TRY IT:
Your answer must be an exact copy of the records below, minus any images.

SUPPLIED ENTRIES:
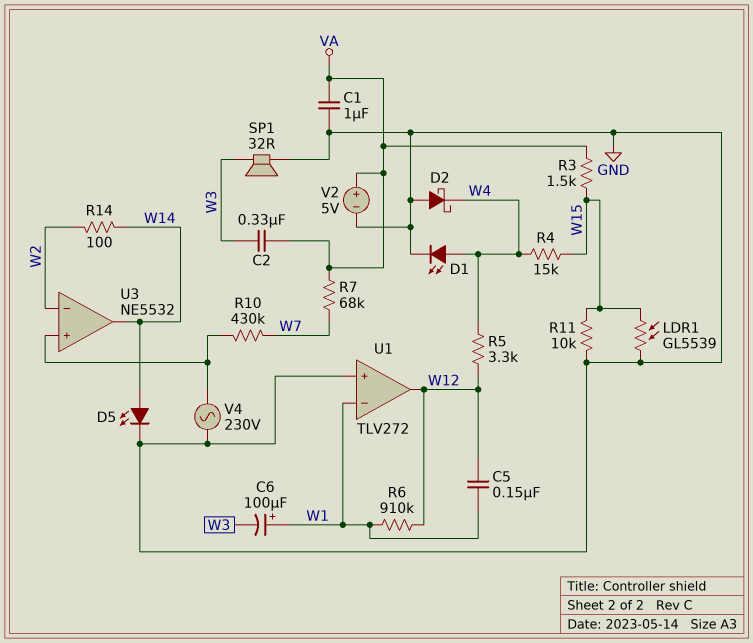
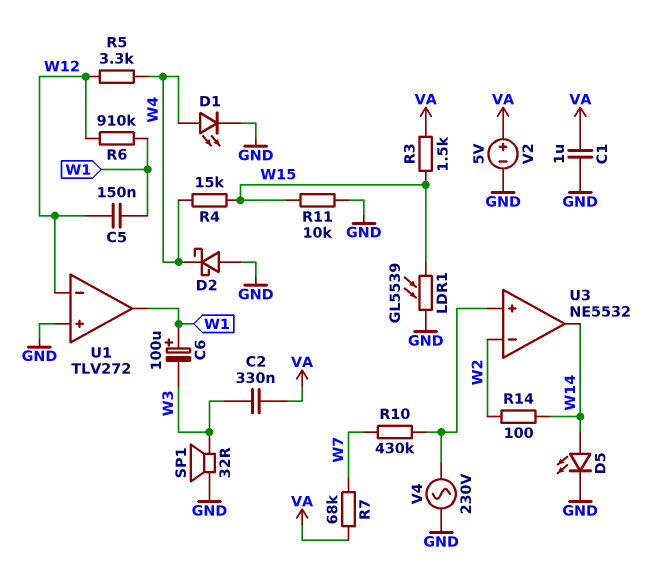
U1 pin in-: W1 -> W12
U1 pin out: W12 -> W1

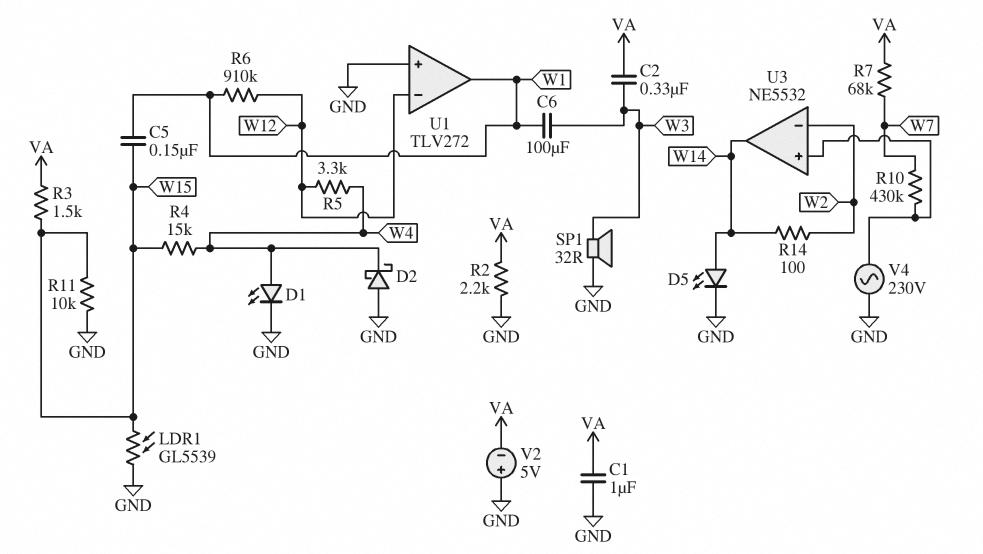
C5: 150nF (W1, W12) -> 150nF (W1, W15)
C6: 100uF (plus W1, minus W3) -> 100uF (W1, W3)
R2: none -> 2.2k (GND, VA)
V2: 5V (plus VA, minus GND) -> 5V (plus GND, minus VA)

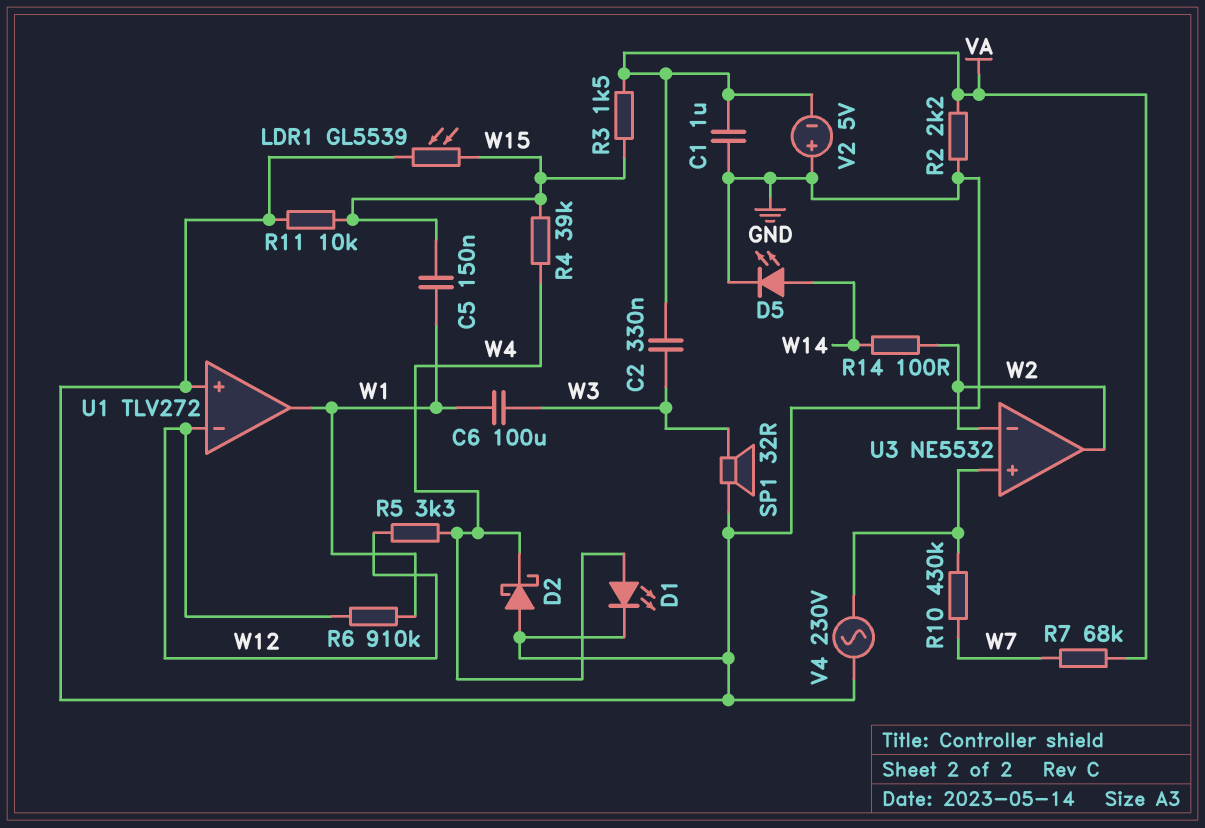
R4: 15k (W4, W15) -> 39k (W4, W15)
U3 pin out: W14 -> W2

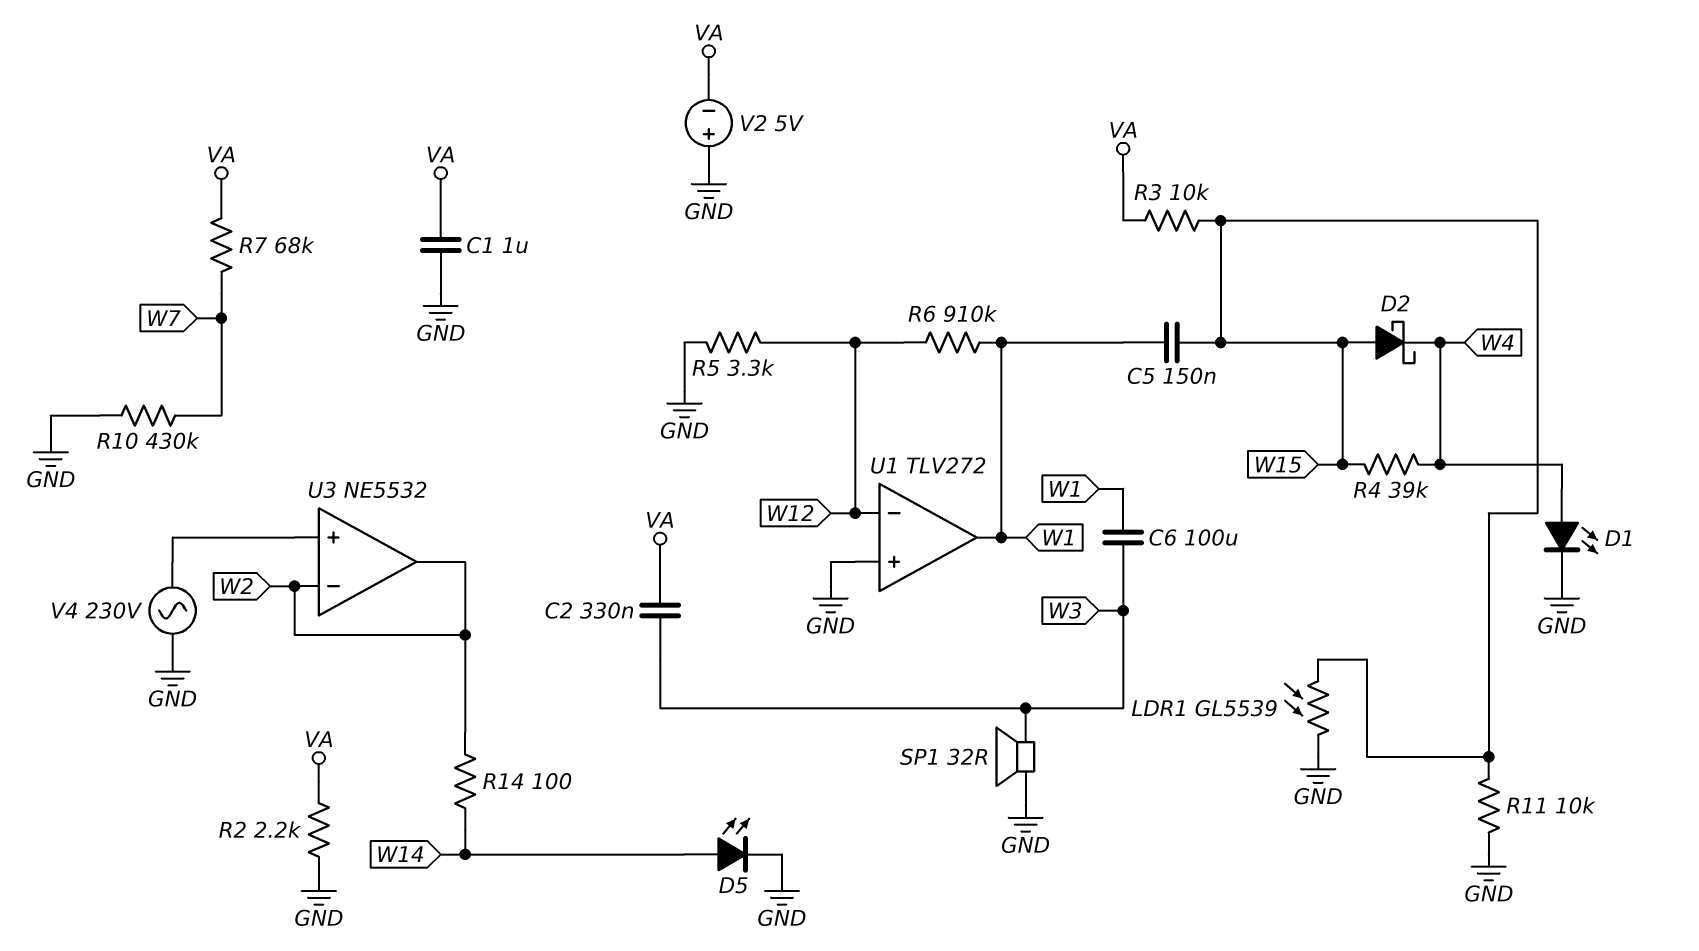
D2: schottky (A GND, K W4) -> schottky (A W15, K W4)
R3: 1.5k (VA, W15) -> 10k (VA, W15)
R5: 3.3k (W4, W12) -> 3.3k (GND, W12)
R10: 430k (U3/in+, W7) -> 430k (GND, W7)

ANSWER SPACE:
U1 pin in-: W1 -> W12
U1 pin out: W12 -> W1

C5: 150nF (W1, W12) -> 150nF (W1, W15)
C6: 100uF (plus W1, minus W3) -> 100uF (W1, W3)
R2: none -> 2.2k (GND, VA)
V2: 5V (plus VA, minus GND) -> 5V (plus GND, minus VA)

R4: 15k (W4, W15) -> 39k (W4, W15)
U3 pin out: W14 -> W2

D2: schottky (A GND, K W4) -> schottky (A W15, K W4)
R3: 1.5k (VA, W15) -> 10k (VA, W15)
R5: 3.3k (W4, W12) -> 3.3k (GND, W12)
R10: 430k (U3/in+, W7) -> 430k (GND, W7)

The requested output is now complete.